◆ Task statement ◆
Note every line in the entries that contains the string "AUDIO", and copy it.

Stored entries
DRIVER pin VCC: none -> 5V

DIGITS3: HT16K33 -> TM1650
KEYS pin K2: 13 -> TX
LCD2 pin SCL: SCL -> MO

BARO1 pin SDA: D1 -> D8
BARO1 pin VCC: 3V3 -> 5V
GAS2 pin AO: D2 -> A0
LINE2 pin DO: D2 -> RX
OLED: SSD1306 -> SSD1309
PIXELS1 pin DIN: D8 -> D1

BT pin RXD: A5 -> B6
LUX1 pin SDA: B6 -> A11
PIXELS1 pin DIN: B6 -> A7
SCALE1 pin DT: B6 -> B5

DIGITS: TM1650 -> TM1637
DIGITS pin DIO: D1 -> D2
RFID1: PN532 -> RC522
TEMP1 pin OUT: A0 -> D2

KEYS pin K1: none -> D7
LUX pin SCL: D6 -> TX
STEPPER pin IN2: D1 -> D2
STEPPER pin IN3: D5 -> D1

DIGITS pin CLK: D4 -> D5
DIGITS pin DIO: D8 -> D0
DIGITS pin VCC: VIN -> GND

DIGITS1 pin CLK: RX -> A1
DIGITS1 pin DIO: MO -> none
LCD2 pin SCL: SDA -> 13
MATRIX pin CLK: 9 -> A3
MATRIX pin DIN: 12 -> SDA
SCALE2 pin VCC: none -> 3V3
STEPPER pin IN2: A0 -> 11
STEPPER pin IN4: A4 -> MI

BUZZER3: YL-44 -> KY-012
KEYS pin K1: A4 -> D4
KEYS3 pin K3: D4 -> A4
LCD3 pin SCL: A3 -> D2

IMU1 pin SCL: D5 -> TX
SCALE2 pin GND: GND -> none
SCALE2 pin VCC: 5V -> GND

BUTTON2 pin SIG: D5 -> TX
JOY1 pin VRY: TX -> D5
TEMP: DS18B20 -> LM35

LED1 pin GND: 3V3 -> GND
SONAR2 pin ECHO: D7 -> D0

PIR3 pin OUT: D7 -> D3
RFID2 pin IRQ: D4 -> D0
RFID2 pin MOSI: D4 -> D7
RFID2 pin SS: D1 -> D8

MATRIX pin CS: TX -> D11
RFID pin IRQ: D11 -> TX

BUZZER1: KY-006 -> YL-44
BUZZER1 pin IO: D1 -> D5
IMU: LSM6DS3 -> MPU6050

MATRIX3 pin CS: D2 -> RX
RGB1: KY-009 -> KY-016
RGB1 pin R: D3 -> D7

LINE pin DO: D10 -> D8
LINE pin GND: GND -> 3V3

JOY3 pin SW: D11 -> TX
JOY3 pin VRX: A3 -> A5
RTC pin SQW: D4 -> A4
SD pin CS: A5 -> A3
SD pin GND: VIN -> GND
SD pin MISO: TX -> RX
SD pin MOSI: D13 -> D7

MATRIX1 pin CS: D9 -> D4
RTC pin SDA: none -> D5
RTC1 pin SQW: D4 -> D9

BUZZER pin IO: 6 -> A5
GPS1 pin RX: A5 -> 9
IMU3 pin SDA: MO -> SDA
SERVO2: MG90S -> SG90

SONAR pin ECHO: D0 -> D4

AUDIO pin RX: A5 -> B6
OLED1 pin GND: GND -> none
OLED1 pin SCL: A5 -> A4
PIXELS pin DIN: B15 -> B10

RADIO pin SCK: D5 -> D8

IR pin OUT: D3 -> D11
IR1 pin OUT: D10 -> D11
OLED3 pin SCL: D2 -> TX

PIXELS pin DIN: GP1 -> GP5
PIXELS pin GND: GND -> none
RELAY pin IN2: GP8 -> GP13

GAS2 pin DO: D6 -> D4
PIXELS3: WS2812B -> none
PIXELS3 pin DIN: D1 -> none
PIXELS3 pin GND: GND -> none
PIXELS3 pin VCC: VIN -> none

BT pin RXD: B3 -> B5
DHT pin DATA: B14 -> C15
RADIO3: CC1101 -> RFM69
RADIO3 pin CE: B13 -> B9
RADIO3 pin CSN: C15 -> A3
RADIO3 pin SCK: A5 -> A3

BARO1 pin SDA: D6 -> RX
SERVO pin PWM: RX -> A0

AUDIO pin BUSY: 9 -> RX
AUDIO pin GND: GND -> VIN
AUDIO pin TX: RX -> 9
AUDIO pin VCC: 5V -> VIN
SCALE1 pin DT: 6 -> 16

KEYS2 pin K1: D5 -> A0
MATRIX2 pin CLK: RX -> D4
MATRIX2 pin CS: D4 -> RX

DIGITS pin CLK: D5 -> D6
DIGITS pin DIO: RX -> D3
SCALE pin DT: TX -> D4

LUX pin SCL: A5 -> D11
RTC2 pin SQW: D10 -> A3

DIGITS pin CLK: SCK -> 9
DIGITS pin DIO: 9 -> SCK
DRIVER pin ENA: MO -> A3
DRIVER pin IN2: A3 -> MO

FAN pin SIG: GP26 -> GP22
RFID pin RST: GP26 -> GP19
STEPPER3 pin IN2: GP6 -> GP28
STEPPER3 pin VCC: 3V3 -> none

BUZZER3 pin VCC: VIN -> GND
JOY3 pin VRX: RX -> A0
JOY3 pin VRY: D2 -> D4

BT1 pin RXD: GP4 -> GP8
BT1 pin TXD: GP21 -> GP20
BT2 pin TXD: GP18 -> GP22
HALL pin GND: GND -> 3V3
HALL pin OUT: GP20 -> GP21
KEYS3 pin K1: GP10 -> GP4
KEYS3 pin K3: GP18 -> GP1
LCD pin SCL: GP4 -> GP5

◆ Output ◆
AUDIO pin RX: A5 -> B6
AUDIO pin BUSY: 9 -> RX
AUDIO pin GND: GND -> VIN
AUDIO pin TX: RX -> 9
AUDIO pin VCC: 5V -> VIN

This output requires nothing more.